### [EXTRACTED MATERIAL]
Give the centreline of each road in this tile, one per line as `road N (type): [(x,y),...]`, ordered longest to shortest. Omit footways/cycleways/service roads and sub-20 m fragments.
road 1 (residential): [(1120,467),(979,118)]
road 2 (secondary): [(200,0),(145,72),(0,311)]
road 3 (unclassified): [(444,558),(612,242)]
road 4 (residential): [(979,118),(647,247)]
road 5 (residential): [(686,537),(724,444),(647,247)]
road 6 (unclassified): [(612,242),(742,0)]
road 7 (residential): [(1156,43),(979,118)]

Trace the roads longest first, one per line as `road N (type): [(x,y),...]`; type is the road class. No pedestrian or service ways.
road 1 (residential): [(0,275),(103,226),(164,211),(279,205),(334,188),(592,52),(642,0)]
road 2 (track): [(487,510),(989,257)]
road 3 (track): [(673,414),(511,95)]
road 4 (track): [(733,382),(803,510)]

### [DESCRIPTION OF THE TASK]
Every entry above must be reproduced word for word.

### [EXERCISE ANSWER]
Give the centreline of each road in this tile, one per line as `road N (type): [(x,y),...]`, ordered longest to shortest. Omit footways/cycleways/service roads and sub-20 m fragments.
road 1 (residential): [(1120,467),(979,118)]
road 2 (secondary): [(200,0),(145,72),(0,311)]
road 3 (unclassified): [(444,558),(612,242)]
road 4 (residential): [(979,118),(647,247)]
road 5 (residential): [(686,537),(724,444),(647,247)]
road 6 (unclassified): [(612,242),(742,0)]
road 7 (residential): [(1156,43),(979,118)]

Trace the roads longest first, one per line as `road N (type): [(x,y),...]`; type is the road class. No pedestrian or service ways.
road 1 (residential): [(0,275),(103,226),(164,211),(279,205),(334,188),(592,52),(642,0)]
road 2 (track): [(487,510),(989,257)]
road 3 (track): [(673,414),(511,95)]
road 4 (track): [(733,382),(803,510)]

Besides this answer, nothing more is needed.